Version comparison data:
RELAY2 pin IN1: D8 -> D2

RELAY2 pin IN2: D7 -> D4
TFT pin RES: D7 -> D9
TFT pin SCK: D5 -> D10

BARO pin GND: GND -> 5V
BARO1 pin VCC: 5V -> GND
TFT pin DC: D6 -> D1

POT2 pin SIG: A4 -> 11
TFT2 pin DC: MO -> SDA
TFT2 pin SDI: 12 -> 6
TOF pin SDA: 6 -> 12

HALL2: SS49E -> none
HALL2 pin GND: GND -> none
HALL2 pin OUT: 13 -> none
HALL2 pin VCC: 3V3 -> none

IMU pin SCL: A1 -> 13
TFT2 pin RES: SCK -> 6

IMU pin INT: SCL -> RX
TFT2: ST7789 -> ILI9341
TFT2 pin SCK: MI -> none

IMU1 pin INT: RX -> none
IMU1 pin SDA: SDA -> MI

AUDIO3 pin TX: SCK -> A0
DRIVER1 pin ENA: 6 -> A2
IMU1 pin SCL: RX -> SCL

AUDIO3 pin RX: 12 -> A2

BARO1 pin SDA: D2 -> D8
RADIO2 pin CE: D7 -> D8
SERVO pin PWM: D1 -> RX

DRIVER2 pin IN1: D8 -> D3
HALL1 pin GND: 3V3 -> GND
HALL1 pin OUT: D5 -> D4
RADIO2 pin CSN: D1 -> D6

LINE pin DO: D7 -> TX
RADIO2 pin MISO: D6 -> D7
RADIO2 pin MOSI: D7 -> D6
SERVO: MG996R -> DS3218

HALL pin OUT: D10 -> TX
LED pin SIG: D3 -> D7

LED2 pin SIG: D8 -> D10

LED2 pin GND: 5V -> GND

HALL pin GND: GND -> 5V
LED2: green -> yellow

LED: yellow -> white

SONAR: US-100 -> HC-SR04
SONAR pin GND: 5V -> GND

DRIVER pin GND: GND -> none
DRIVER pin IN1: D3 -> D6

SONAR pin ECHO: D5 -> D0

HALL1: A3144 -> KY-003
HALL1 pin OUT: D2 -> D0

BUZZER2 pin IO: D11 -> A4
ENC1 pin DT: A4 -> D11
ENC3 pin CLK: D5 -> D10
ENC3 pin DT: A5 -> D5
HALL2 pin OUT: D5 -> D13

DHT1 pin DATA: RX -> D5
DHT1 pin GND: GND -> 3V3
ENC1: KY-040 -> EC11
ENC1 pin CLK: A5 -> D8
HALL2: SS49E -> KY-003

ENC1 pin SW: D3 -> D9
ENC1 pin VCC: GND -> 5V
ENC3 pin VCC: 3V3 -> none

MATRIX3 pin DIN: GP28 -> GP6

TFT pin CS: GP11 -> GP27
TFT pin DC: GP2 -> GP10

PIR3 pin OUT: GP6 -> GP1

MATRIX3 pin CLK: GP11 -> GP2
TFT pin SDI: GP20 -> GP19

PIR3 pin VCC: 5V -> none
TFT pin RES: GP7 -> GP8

== PROBLEM DESCRIPTION ==
Starting with the first line above and ending with the line that holds "DRIVER pin IN1: D3 -> D6", restate each line word for word and add nothing else.

== RESPONSE TO THE TASK ==
RELAY2 pin IN1: D8 -> D2

RELAY2 pin IN2: D7 -> D4
TFT pin RES: D7 -> D9
TFT pin SCK: D5 -> D10

BARO pin GND: GND -> 5V
BARO1 pin VCC: 5V -> GND
TFT pin DC: D6 -> D1

POT2 pin SIG: A4 -> 11
TFT2 pin DC: MO -> SDA
TFT2 pin SDI: 12 -> 6
TOF pin SDA: 6 -> 12

HALL2: SS49E -> none
HALL2 pin GND: GND -> none
HALL2 pin OUT: 13 -> none
HALL2 pin VCC: 3V3 -> none

IMU pin SCL: A1 -> 13
TFT2 pin RES: SCK -> 6

IMU pin INT: SCL -> RX
TFT2: ST7789 -> ILI9341
TFT2 pin SCK: MI -> none

IMU1 pin INT: RX -> none
IMU1 pin SDA: SDA -> MI

AUDIO3 pin TX: SCK -> A0
DRIVER1 pin ENA: 6 -> A2
IMU1 pin SCL: RX -> SCL

AUDIO3 pin RX: 12 -> A2

BARO1 pin SDA: D2 -> D8
RADIO2 pin CE: D7 -> D8
SERVO pin PWM: D1 -> RX

DRIVER2 pin IN1: D8 -> D3
HALL1 pin GND: 3V3 -> GND
HALL1 pin OUT: D5 -> D4
RADIO2 pin CSN: D1 -> D6

LINE pin DO: D7 -> TX
RADIO2 pin MISO: D6 -> D7
RADIO2 pin MOSI: D7 -> D6
SERVO: MG996R -> DS3218

HALL pin OUT: D10 -> TX
LED pin SIG: D3 -> D7

LED2 pin SIG: D8 -> D10

LED2 pin GND: 5V -> GND

HALL pin GND: GND -> 5V
LED2: green -> yellow

LED: yellow -> white

SONAR: US-100 -> HC-SR04
SONAR pin GND: 5V -> GND

DRIVER pin GND: GND -> none
DRIVER pin IN1: D3 -> D6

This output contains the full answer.